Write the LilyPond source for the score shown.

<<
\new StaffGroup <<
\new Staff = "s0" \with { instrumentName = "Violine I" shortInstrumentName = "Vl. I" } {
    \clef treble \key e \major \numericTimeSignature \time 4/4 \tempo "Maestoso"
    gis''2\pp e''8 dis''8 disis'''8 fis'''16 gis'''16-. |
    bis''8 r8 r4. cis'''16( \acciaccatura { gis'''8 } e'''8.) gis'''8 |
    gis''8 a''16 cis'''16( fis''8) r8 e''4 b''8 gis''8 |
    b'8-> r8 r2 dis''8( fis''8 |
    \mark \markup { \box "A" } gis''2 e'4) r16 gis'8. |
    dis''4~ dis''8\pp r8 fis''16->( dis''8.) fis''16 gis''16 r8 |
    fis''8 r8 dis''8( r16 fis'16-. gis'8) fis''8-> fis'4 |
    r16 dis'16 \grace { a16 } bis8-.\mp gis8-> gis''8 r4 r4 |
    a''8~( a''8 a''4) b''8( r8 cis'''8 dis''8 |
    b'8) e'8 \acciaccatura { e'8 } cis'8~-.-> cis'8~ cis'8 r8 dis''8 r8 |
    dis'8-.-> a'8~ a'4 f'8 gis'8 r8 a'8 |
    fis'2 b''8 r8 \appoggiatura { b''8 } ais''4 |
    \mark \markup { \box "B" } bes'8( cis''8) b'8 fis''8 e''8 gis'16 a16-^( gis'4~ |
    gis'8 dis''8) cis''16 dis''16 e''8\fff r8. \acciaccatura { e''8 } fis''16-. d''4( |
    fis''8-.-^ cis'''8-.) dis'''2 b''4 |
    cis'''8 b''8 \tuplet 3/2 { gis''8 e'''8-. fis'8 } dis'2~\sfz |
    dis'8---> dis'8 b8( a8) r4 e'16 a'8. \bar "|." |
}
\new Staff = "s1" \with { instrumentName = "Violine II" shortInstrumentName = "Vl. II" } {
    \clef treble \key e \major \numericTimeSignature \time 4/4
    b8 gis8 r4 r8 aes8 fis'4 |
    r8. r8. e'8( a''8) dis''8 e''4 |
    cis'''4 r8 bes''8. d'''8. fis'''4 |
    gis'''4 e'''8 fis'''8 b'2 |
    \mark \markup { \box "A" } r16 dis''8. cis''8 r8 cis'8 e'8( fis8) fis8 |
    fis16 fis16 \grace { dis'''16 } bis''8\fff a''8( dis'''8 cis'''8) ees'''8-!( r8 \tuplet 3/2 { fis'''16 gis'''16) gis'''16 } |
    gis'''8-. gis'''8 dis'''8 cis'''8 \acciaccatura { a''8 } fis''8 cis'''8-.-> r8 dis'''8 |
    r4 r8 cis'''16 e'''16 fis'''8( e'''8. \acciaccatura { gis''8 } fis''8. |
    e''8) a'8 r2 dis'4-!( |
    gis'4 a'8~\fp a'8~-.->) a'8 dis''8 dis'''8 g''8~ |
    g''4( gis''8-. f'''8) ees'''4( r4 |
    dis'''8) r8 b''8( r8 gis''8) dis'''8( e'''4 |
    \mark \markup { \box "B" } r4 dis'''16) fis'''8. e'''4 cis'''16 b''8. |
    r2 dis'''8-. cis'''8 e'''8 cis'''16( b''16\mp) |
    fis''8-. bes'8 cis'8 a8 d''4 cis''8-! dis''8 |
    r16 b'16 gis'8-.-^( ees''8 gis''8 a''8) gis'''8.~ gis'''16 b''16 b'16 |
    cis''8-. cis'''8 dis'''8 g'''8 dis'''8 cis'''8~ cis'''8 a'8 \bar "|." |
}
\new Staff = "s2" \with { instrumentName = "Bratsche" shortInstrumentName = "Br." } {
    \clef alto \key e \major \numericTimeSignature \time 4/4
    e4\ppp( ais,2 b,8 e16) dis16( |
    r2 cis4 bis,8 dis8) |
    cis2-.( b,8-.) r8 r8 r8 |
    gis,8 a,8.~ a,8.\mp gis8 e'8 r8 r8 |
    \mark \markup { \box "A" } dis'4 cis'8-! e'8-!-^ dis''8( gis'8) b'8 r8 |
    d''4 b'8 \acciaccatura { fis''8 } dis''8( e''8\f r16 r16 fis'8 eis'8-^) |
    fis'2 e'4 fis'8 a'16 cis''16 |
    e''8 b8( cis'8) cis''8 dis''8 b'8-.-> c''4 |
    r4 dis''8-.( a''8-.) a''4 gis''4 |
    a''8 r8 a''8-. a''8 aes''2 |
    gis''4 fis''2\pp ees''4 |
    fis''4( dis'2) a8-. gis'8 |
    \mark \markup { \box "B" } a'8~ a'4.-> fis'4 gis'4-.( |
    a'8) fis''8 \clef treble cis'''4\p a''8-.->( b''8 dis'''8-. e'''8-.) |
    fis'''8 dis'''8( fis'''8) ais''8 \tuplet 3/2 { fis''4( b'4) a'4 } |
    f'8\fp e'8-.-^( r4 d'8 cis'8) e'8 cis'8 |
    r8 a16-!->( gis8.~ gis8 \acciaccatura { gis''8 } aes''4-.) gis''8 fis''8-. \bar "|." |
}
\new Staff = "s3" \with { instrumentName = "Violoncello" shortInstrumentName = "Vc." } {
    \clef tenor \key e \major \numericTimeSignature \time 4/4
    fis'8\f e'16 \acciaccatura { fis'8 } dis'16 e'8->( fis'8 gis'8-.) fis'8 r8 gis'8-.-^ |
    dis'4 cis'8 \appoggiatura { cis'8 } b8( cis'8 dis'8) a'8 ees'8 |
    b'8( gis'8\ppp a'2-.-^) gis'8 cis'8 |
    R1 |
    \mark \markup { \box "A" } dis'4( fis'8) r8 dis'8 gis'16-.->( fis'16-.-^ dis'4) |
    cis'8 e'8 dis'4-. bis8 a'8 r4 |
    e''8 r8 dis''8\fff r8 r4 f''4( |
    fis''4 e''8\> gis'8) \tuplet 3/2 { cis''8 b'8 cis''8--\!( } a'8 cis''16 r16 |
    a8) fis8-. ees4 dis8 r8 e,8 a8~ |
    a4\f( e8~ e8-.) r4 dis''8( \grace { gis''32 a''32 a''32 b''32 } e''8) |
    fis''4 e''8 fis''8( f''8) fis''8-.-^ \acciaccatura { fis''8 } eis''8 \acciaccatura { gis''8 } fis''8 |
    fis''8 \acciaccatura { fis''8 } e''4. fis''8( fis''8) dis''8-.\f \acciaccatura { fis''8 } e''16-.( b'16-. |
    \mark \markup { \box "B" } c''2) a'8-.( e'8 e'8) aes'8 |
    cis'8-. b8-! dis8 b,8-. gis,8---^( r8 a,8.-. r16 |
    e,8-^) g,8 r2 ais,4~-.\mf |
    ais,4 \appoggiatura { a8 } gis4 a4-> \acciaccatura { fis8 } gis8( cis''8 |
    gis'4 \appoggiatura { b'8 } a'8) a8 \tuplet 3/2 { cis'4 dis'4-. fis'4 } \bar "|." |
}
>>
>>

──────

> [TASK TO CARRY OUT]:
Count the lines above that contain the string "appoggiatura", treating uppercase and lowercase as different, and reply with only the number.

> [RESPONSE]:
4